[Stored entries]

========================

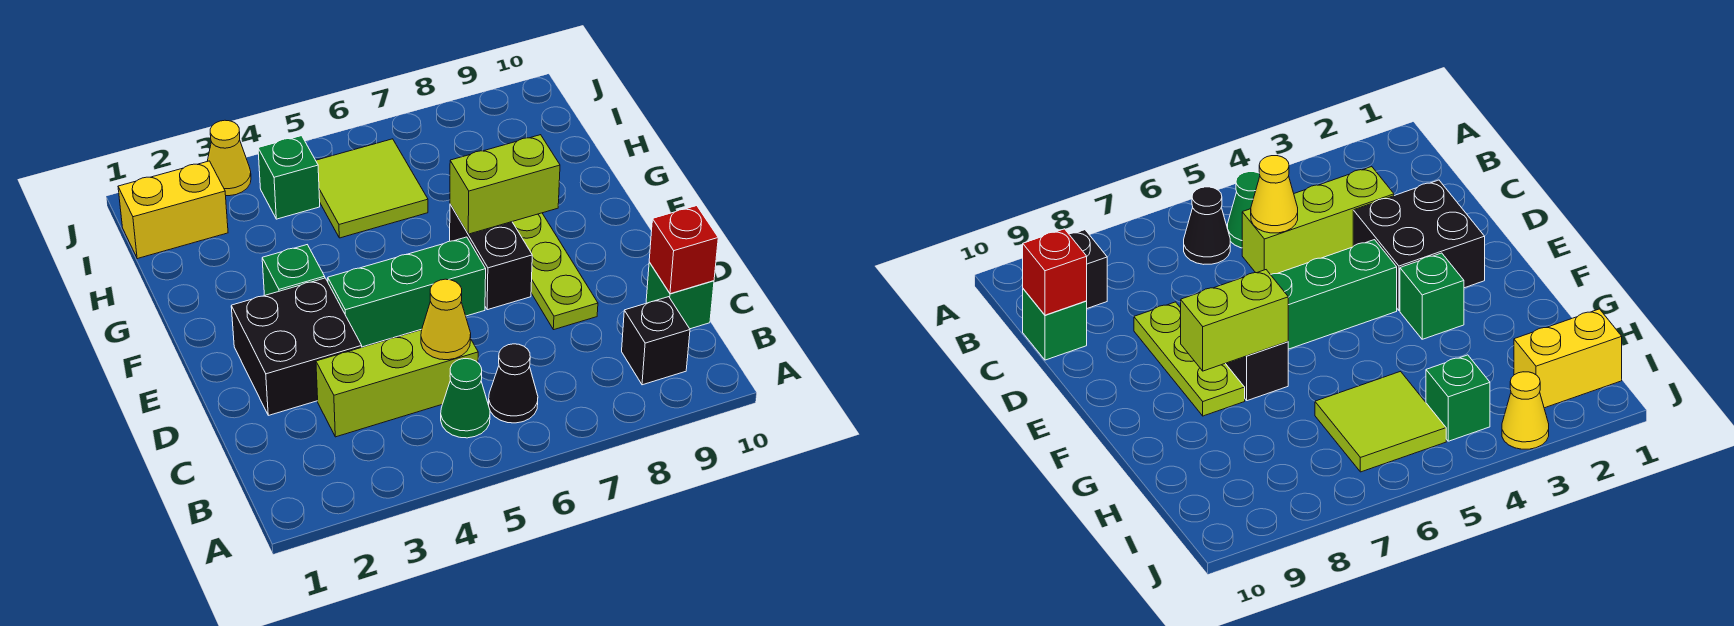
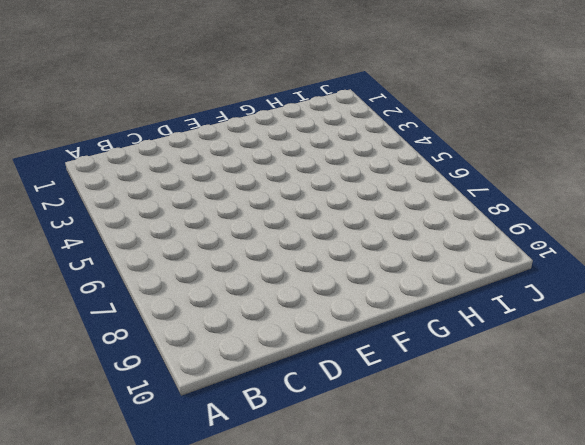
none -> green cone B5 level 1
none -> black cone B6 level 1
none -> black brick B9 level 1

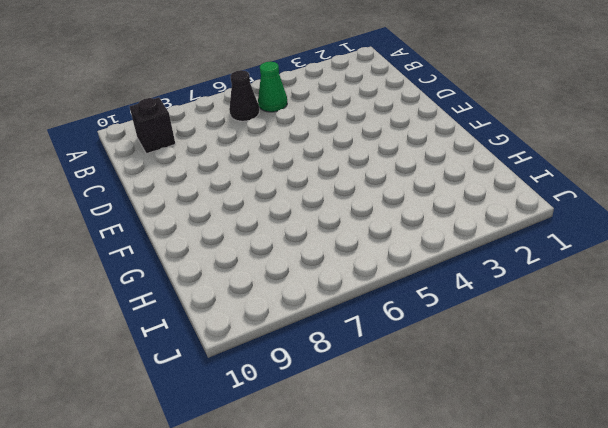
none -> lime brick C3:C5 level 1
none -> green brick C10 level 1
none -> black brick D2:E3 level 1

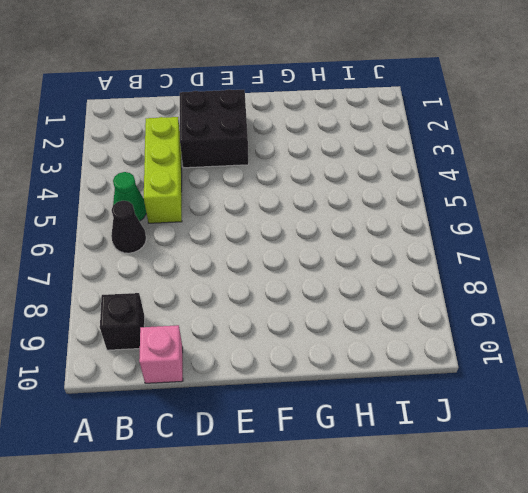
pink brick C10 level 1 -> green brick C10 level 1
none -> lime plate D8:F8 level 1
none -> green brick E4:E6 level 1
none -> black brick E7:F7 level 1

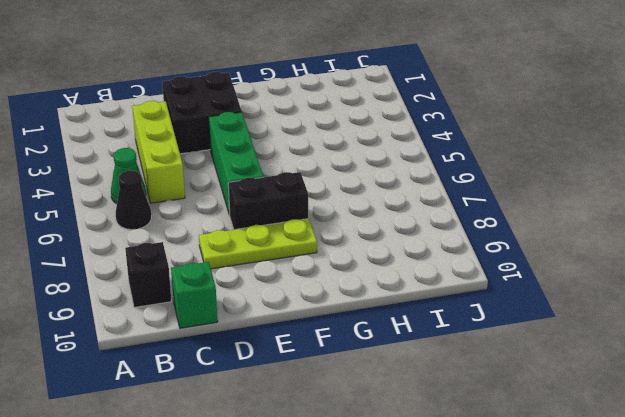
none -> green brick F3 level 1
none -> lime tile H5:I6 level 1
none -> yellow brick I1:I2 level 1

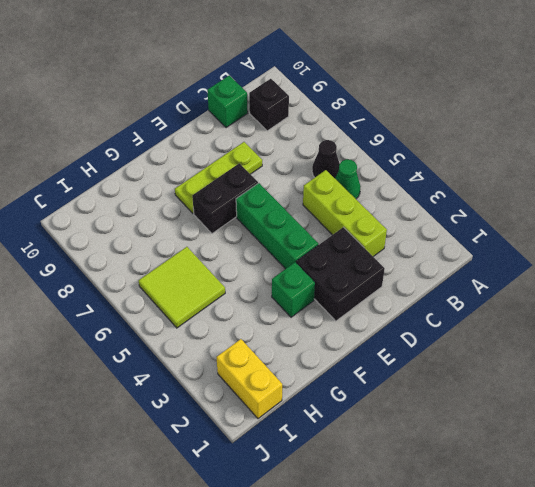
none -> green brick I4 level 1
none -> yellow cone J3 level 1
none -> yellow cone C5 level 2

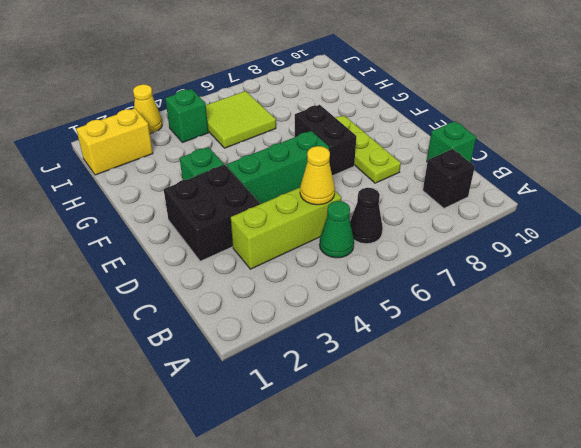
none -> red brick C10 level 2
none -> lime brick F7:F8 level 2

========================

**Your objective:** Without the pictures, return the records above exactly as written.

**Exercise output:**
none -> green cone B5 level 1
none -> black cone B6 level 1
none -> black brick B9 level 1

none -> lime brick C3:C5 level 1
none -> green brick C10 level 1
none -> black brick D2:E3 level 1

pink brick C10 level 1 -> green brick C10 level 1
none -> lime plate D8:F8 level 1
none -> green brick E4:E6 level 1
none -> black brick E7:F7 level 1

none -> green brick F3 level 1
none -> lime tile H5:I6 level 1
none -> yellow brick I1:I2 level 1

none -> green brick I4 level 1
none -> yellow cone J3 level 1
none -> yellow cone C5 level 2

none -> red brick C10 level 2
none -> lime brick F7:F8 level 2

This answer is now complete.